> [Listing]:
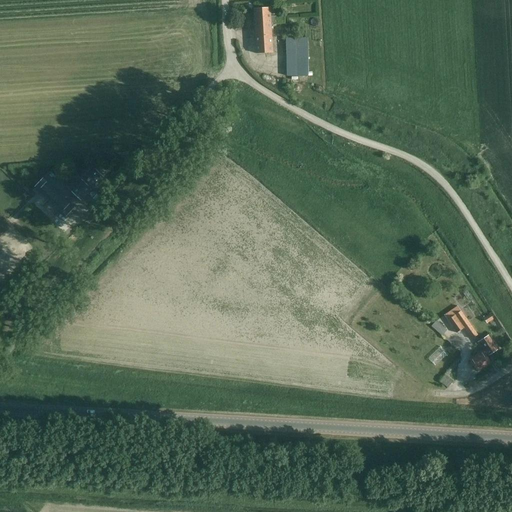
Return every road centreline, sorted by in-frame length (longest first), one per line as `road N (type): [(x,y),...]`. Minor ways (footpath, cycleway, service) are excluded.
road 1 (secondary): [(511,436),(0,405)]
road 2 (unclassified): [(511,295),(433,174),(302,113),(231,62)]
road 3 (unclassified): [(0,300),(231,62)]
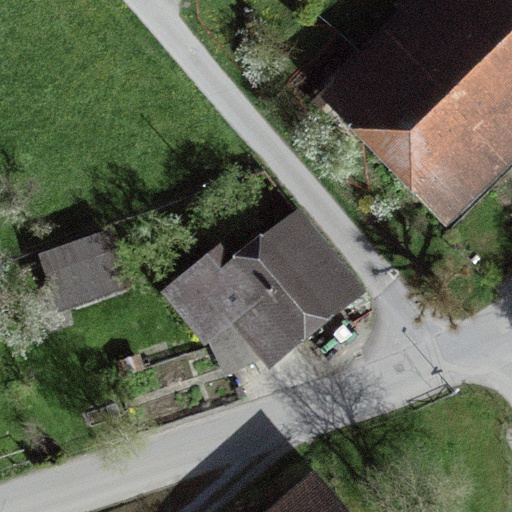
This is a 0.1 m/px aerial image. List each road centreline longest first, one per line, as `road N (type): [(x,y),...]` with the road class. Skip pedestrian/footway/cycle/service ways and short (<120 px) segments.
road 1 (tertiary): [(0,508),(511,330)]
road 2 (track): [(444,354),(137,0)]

--

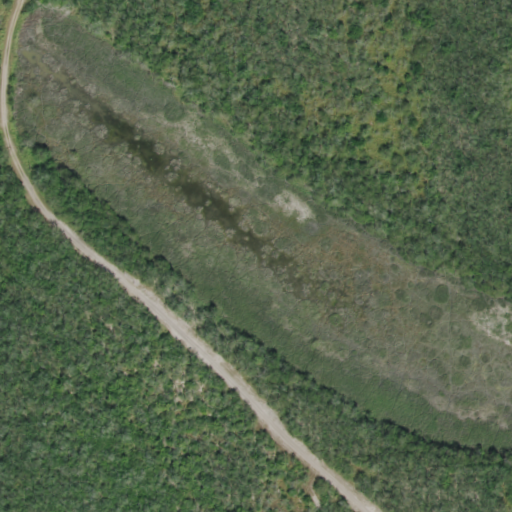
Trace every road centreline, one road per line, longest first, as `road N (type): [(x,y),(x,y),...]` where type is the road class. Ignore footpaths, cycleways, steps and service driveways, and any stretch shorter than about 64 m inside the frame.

> [Task to complete]:
Repeat the lines starting at the one containing "This is a 0.1" and ending at the one containing "road 2 (track): [(444,354),(137,0)]", switching "centreline" to "centerline" and leaving everything else unchanged.

> [Task answer]:
This is a 0.1 m/px aerial image. List each road centerline longest first, one per line, as `road N (type): [(x,y),...]` with the road class. Skip pedestrian/footway/cycle/service ways and short (<120 px) segments.
road 1 (tertiary): [(0,508),(511,330)]
road 2 (track): [(444,354),(137,0)]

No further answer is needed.